■ Collection entries
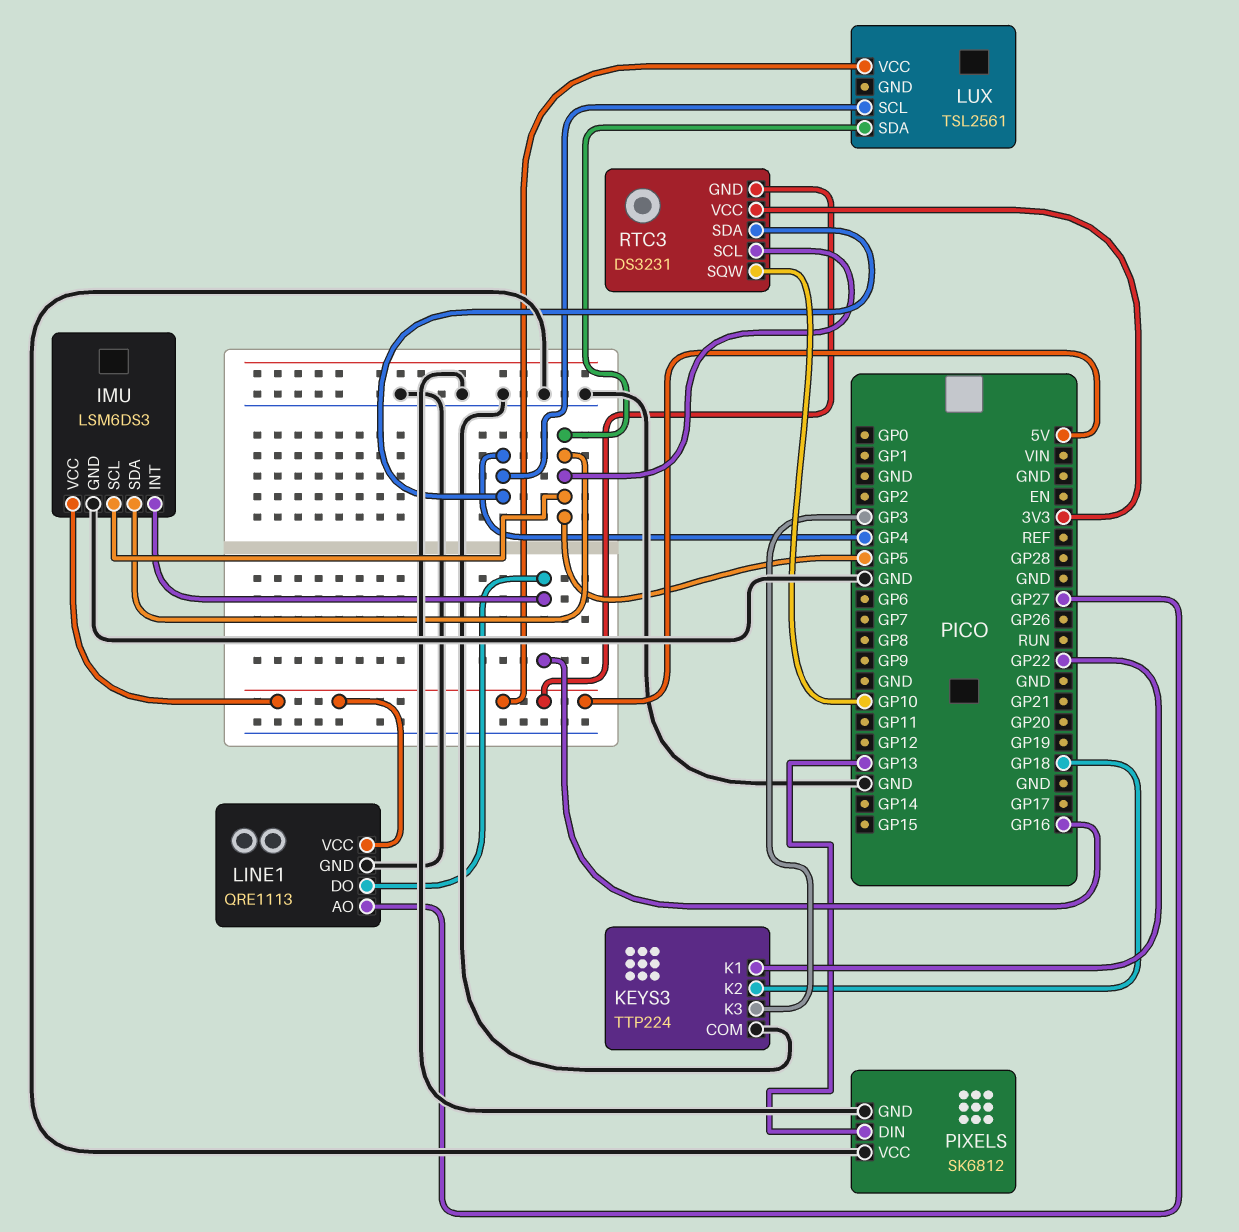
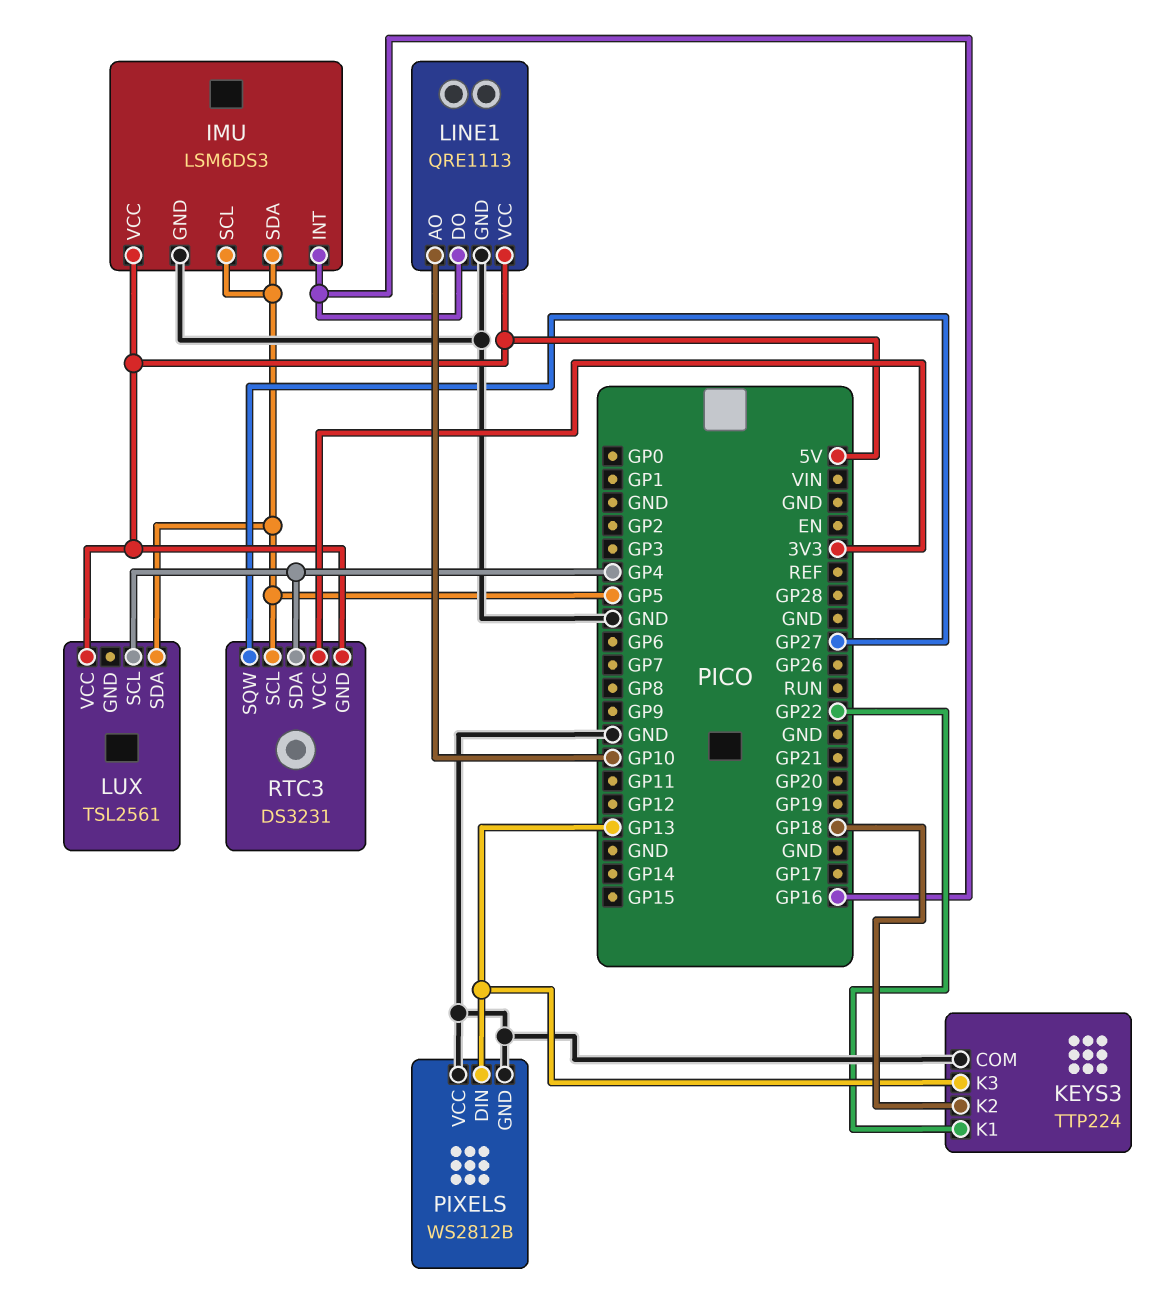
KEYS3 pin K3: GP3 -> GP13
LINE1 pin AO: GP27 -> GP10
PIXELS: SK6812 -> WS2812B
RTC3 pin SQW: GP10 -> GP27

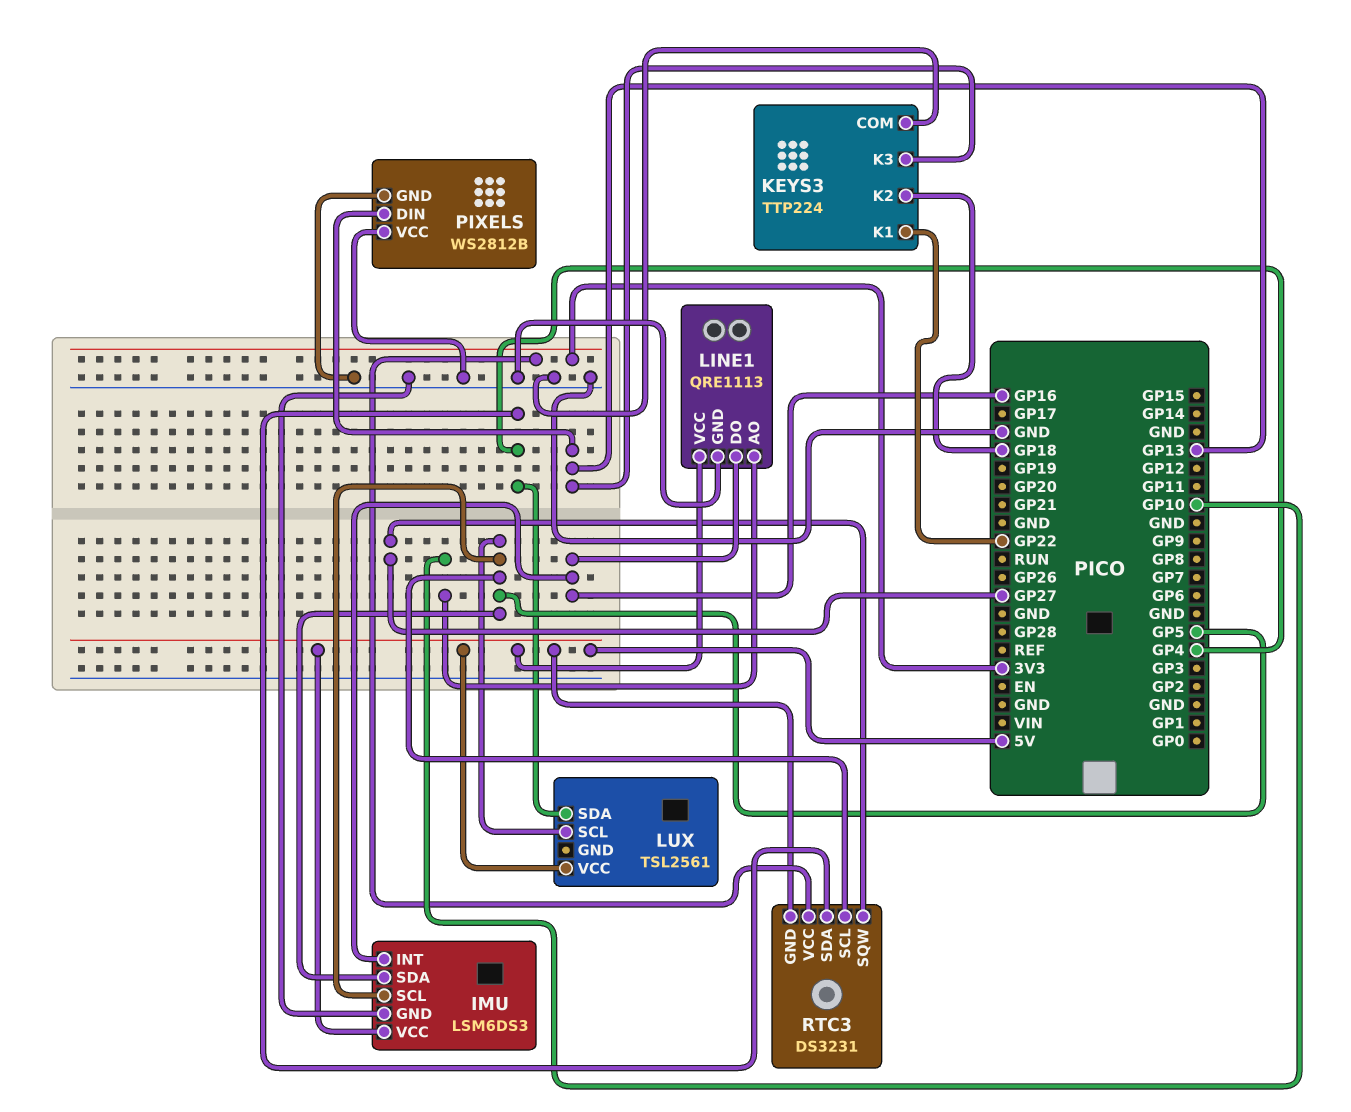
LUX pin SCL: GP4 -> GP5
LUX pin SDA: GP5 -> GP4

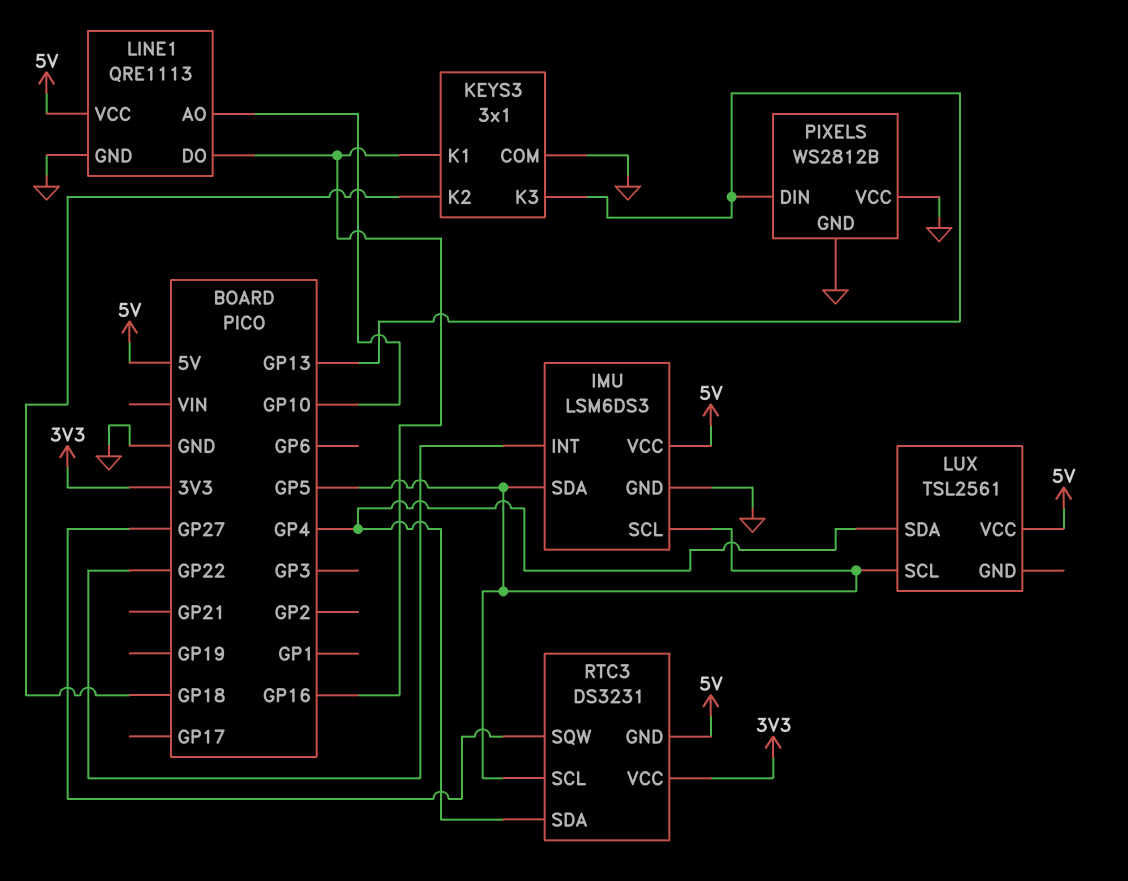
IMU pin INT: GP16 -> GP22
KEYS3: TTP224 -> 3x1
KEYS3 pin K1: GP22 -> GP16

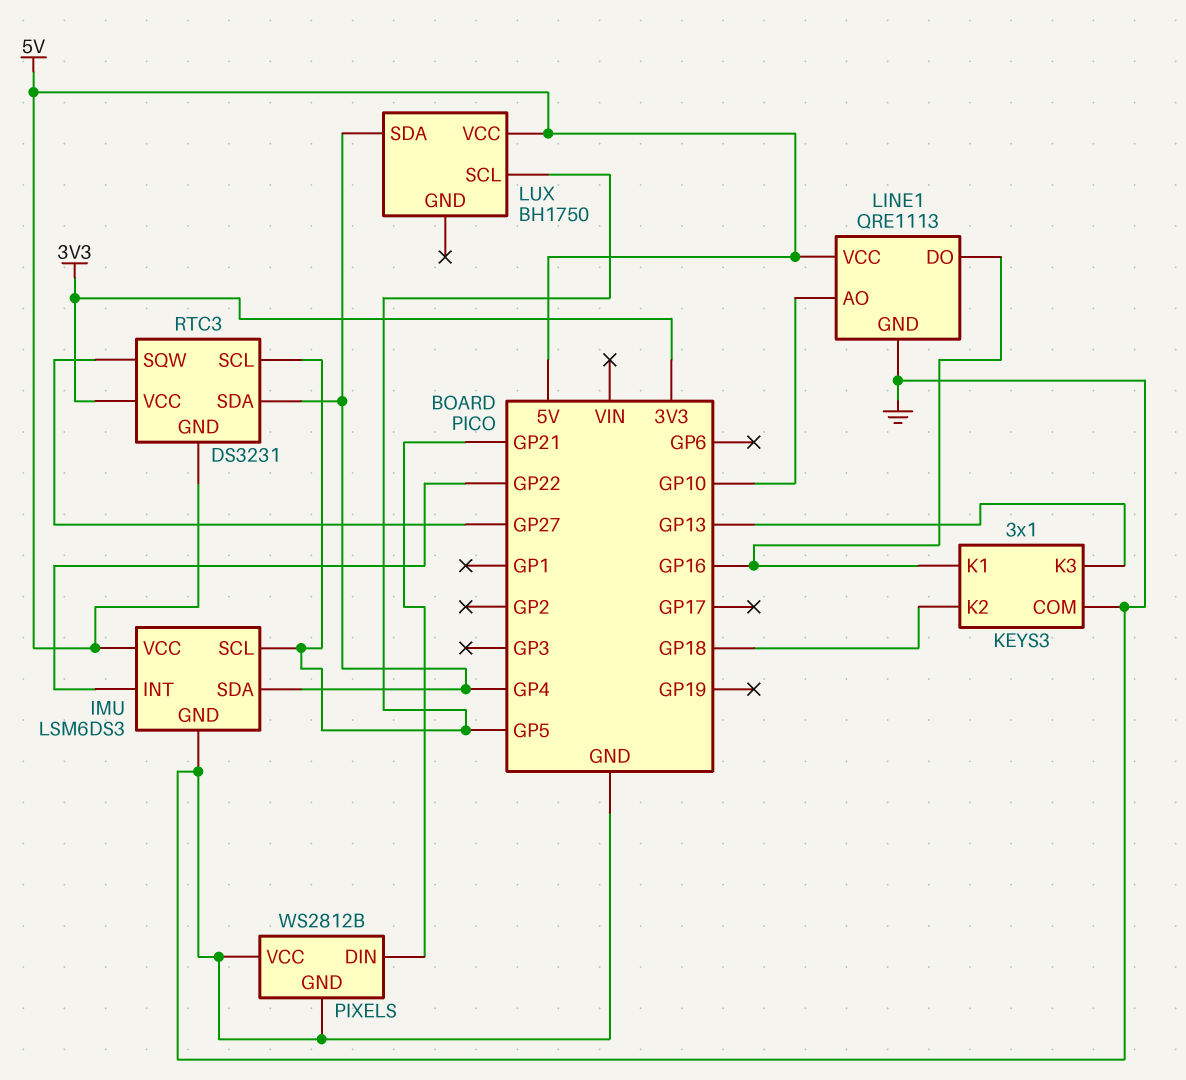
IMU pin SDA: GP5 -> GP4
LUX: TSL2561 -> BH1750
PIXELS pin DIN: GP13 -> GP21

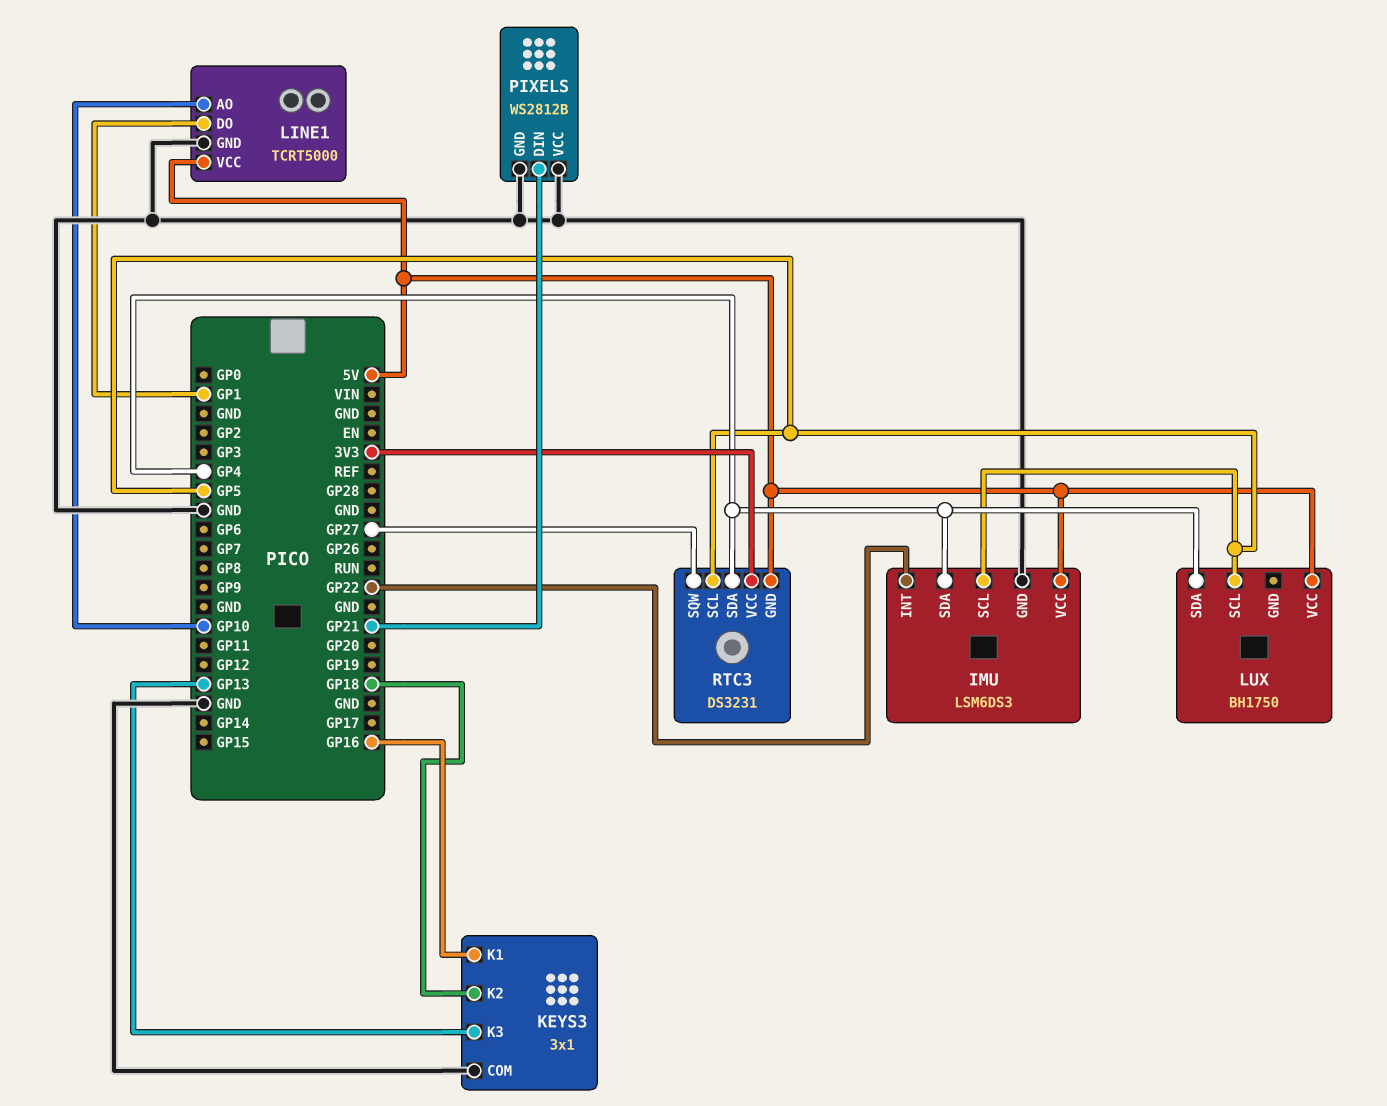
LINE1: QRE1113 -> TCRT5000
LINE1 pin DO: GP16 -> GP1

■ What the exercise asks
Review the entries above and return every line where "PIXELS" appears.

■ Answer to this exercise
PIXELS: SK6812 -> WS2812B
PIXELS pin DIN: GP13 -> GP21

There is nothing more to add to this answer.